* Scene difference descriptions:
+ + + + +

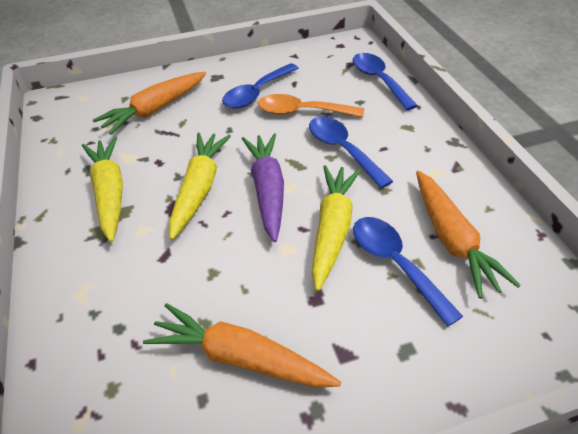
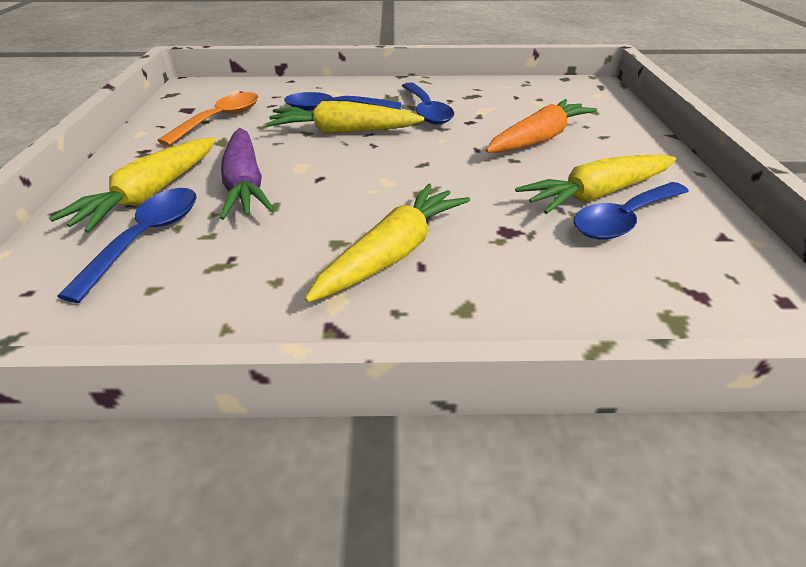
orange carrot: 3 -> 1
yellow carrot: 3 -> 4

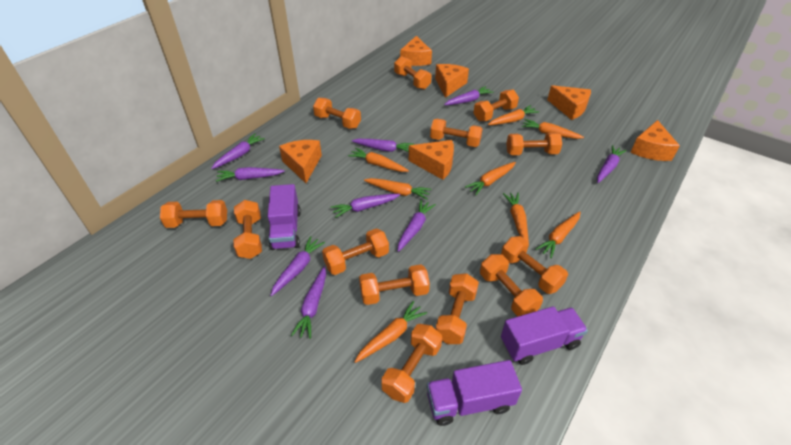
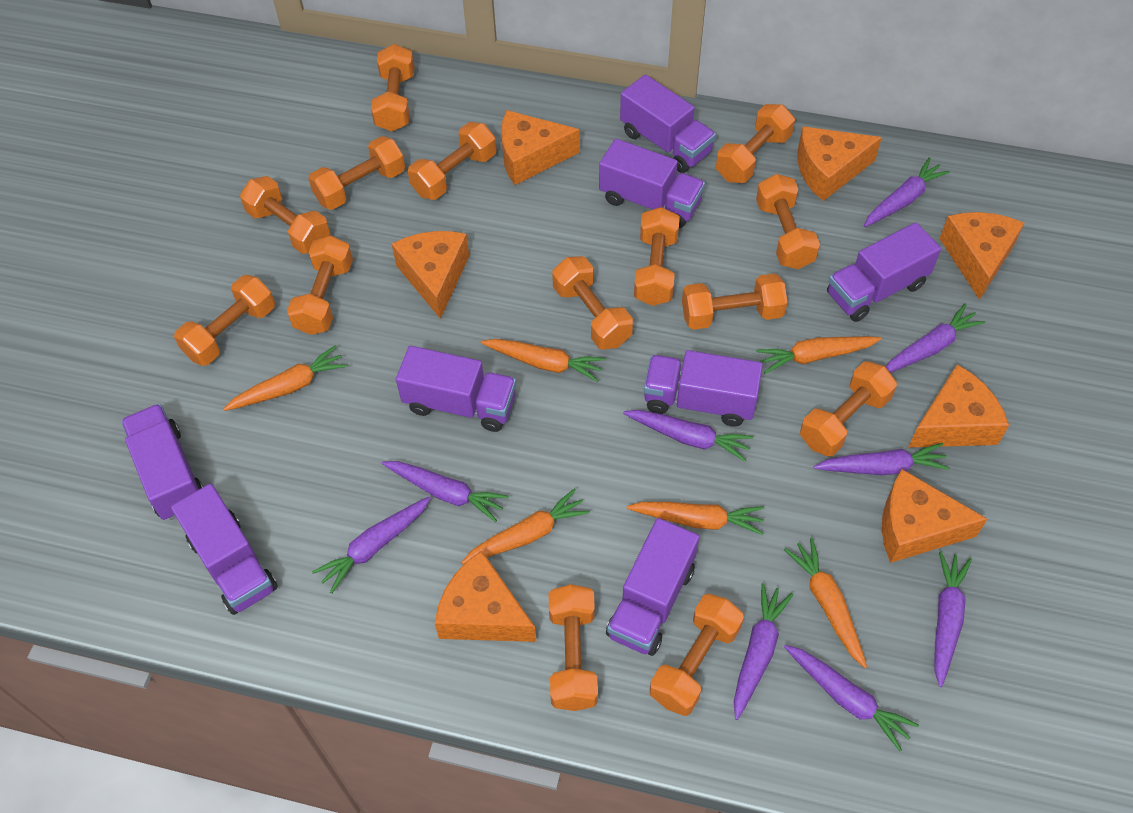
orange carrot: 8 -> 6
orange cheese: 6 -> 7
orange dumbbell: 13 -> 14
purple truck: 3 -> 8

+ + + + +

* WHAT YOU ARE ASKED TO DO:
Your output must contain exactly the lines from the one containing "orange cheese: 6 -> 7" to the final line of the data above, and no other text.

* OUTPUT OF THE EXERCISE:
orange cheese: 6 -> 7
orange dumbbell: 13 -> 14
purple truck: 3 -> 8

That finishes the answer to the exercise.